What is being asked:
Exactly as written, set down every entry once more.
───── Data records
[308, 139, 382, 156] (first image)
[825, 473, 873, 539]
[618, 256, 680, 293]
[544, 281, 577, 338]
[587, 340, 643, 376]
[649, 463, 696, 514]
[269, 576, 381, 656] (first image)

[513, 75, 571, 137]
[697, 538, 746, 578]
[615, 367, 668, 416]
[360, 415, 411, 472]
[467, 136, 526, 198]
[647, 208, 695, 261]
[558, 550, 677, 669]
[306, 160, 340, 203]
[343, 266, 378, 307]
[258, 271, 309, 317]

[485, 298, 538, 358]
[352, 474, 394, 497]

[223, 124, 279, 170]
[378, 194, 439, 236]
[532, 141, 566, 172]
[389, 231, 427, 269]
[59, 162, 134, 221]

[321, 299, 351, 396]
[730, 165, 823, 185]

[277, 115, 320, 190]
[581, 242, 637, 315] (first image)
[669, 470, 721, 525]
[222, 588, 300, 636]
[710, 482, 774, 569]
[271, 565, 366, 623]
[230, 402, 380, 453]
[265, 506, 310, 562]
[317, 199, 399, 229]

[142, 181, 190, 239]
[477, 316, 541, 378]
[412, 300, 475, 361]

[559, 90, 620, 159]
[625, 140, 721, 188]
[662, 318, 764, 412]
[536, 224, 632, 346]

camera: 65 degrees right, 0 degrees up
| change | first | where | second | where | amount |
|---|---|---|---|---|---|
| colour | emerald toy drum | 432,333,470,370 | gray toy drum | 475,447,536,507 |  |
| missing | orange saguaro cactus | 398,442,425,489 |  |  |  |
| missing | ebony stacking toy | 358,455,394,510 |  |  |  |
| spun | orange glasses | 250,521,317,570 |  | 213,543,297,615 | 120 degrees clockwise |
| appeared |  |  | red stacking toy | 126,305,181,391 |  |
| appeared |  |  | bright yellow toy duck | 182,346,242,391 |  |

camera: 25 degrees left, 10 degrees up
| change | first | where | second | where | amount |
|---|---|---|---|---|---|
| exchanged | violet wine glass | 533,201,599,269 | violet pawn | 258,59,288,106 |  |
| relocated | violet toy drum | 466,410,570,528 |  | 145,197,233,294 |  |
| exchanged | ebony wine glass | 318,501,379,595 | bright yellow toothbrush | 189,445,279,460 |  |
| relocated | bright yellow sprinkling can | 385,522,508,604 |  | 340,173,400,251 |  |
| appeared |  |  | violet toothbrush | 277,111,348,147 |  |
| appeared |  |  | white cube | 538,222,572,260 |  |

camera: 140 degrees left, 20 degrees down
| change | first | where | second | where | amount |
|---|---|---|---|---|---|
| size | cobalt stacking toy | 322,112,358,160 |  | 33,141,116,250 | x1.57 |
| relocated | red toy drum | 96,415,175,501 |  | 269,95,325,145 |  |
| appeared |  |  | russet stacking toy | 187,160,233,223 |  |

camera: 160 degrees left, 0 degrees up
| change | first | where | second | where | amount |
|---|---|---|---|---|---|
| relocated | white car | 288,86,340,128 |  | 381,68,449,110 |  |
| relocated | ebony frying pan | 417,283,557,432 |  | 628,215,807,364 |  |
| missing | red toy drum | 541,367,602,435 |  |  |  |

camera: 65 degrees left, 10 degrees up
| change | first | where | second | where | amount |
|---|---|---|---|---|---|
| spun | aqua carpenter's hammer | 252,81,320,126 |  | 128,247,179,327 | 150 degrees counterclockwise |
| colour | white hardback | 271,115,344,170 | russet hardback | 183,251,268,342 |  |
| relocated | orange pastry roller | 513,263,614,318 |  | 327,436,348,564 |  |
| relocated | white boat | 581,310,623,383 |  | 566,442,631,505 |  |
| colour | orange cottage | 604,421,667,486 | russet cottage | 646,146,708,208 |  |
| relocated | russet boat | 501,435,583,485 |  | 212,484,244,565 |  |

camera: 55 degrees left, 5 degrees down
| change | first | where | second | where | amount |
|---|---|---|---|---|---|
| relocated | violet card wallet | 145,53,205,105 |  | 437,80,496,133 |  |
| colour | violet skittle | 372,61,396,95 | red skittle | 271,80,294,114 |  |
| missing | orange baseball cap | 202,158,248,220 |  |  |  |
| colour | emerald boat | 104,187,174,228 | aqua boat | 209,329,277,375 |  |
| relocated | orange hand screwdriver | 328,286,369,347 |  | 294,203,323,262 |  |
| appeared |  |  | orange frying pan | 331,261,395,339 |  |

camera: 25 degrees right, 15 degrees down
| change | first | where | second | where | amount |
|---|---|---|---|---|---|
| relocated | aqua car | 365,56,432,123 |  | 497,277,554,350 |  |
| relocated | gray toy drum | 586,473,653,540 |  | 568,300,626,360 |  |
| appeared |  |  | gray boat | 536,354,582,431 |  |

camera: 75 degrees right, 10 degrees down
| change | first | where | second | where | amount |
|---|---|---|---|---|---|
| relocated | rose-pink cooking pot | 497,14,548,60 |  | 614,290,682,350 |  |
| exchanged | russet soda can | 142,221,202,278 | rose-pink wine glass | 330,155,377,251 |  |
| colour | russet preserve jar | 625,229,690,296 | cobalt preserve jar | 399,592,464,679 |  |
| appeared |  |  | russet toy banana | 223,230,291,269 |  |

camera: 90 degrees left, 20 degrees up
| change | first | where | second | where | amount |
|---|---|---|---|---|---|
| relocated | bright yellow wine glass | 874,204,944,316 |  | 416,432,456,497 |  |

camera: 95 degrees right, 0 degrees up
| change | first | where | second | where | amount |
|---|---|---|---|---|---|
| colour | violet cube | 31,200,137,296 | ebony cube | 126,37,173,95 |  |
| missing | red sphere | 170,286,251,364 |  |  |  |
──────────
Reply to the task:
[308, 139, 382, 156] (first image)
[825, 473, 873, 539]
[618, 256, 680, 293]
[544, 281, 577, 338]
[587, 340, 643, 376]
[649, 463, 696, 514]
[269, 576, 381, 656] (first image)

[513, 75, 571, 137]
[697, 538, 746, 578]
[615, 367, 668, 416]
[360, 415, 411, 472]
[467, 136, 526, 198]
[647, 208, 695, 261]
[558, 550, 677, 669]
[306, 160, 340, 203]
[343, 266, 378, 307]
[258, 271, 309, 317]

[485, 298, 538, 358]
[352, 474, 394, 497]

[223, 124, 279, 170]
[378, 194, 439, 236]
[532, 141, 566, 172]
[389, 231, 427, 269]
[59, 162, 134, 221]

[321, 299, 351, 396]
[730, 165, 823, 185]

[277, 115, 320, 190]
[581, 242, 637, 315] (first image)
[669, 470, 721, 525]
[222, 588, 300, 636]
[710, 482, 774, 569]
[271, 565, 366, 623]
[230, 402, 380, 453]
[265, 506, 310, 562]
[317, 199, 399, 229]

[142, 181, 190, 239]
[477, 316, 541, 378]
[412, 300, 475, 361]

[559, 90, 620, 159]
[625, 140, 721, 188]
[662, 318, 764, 412]
[536, 224, 632, 346]

camera: 65 degrees right, 0 degrees up
| change | first | where | second | where | amount |
|---|---|---|---|---|---|
| colour | emerald toy drum | 432,333,470,370 | gray toy drum | 475,447,536,507 |  |
| missing | orange saguaro cactus | 398,442,425,489 |  |  |  |
| missing | ebony stacking toy | 358,455,394,510 |  |  |  |
| spun | orange glasses | 250,521,317,570 |  | 213,543,297,615 | 120 degrees clockwise |
| appeared |  |  | red stacking toy | 126,305,181,391 |  |
| appeared |  |  | bright yellow toy duck | 182,346,242,391 |  |

camera: 25 degrees left, 10 degrees up
| change | first | where | second | where | amount |
|---|---|---|---|---|---|
| exchanged | violet wine glass | 533,201,599,269 | violet pawn | 258,59,288,106 |  |
| relocated | violet toy drum | 466,410,570,528 |  | 145,197,233,294 |  |
| exchanged | ebony wine glass | 318,501,379,595 | bright yellow toothbrush | 189,445,279,460 |  |
| relocated | bright yellow sprinkling can | 385,522,508,604 |  | 340,173,400,251 |  |
| appeared |  |  | violet toothbrush | 277,111,348,147 |  |
| appeared |  |  | white cube | 538,222,572,260 |  |

camera: 140 degrees left, 20 degrees down
| change | first | where | second | where | amount |
|---|---|---|---|---|---|
| size | cobalt stacking toy | 322,112,358,160 |  | 33,141,116,250 | x1.57 |
| relocated | red toy drum | 96,415,175,501 |  | 269,95,325,145 |  |
| appeared |  |  | russet stacking toy | 187,160,233,223 |  |

camera: 160 degrees left, 0 degrees up
| change | first | where | second | where | amount |
|---|---|---|---|---|---|
| relocated | white car | 288,86,340,128 |  | 381,68,449,110 |  |
| relocated | ebony frying pan | 417,283,557,432 |  | 628,215,807,364 |  |
| missing | red toy drum | 541,367,602,435 |  |  |  |

camera: 65 degrees left, 10 degrees up
| change | first | where | second | where | amount |
|---|---|---|---|---|---|
| spun | aqua carpenter's hammer | 252,81,320,126 |  | 128,247,179,327 | 150 degrees counterclockwise |
| colour | white hardback | 271,115,344,170 | russet hardback | 183,251,268,342 |  |
| relocated | orange pastry roller | 513,263,614,318 |  | 327,436,348,564 |  |
| relocated | white boat | 581,310,623,383 |  | 566,442,631,505 |  |
| colour | orange cottage | 604,421,667,486 | russet cottage | 646,146,708,208 |  |
| relocated | russet boat | 501,435,583,485 |  | 212,484,244,565 |  |

camera: 55 degrees left, 5 degrees down
| change | first | where | second | where | amount |
|---|---|---|---|---|---|
| relocated | violet card wallet | 145,53,205,105 |  | 437,80,496,133 |  |
| colour | violet skittle | 372,61,396,95 | red skittle | 271,80,294,114 |  |
| missing | orange baseball cap | 202,158,248,220 |  |  |  |
| colour | emerald boat | 104,187,174,228 | aqua boat | 209,329,277,375 |  |
| relocated | orange hand screwdriver | 328,286,369,347 |  | 294,203,323,262 |  |
| appeared |  |  | orange frying pan | 331,261,395,339 |  |

camera: 25 degrees right, 15 degrees down
| change | first | where | second | where | amount |
|---|---|---|---|---|---|
| relocated | aqua car | 365,56,432,123 |  | 497,277,554,350 |  |
| relocated | gray toy drum | 586,473,653,540 |  | 568,300,626,360 |  |
| appeared |  |  | gray boat | 536,354,582,431 |  |

camera: 75 degrees right, 10 degrees down
| change | first | where | second | where | amount |
|---|---|---|---|---|---|
| relocated | rose-pink cooking pot | 497,14,548,60 |  | 614,290,682,350 |  |
| exchanged | russet soda can | 142,221,202,278 | rose-pink wine glass | 330,155,377,251 |  |
| colour | russet preserve jar | 625,229,690,296 | cobalt preserve jar | 399,592,464,679 |  |
| appeared |  |  | russet toy banana | 223,230,291,269 |  |

camera: 90 degrees left, 20 degrees up
| change | first | where | second | where | amount |
|---|---|---|---|---|---|
| relocated | bright yellow wine glass | 874,204,944,316 |  | 416,432,456,497 |  |

camera: 95 degrees right, 0 degrees up
| change | first | where | second | where | amount |
|---|---|---|---|---|---|
| colour | violet cube | 31,200,137,296 | ebony cube | 126,37,173,95 |  |
| missing | red sphere | 170,286,251,364 |  |  |  |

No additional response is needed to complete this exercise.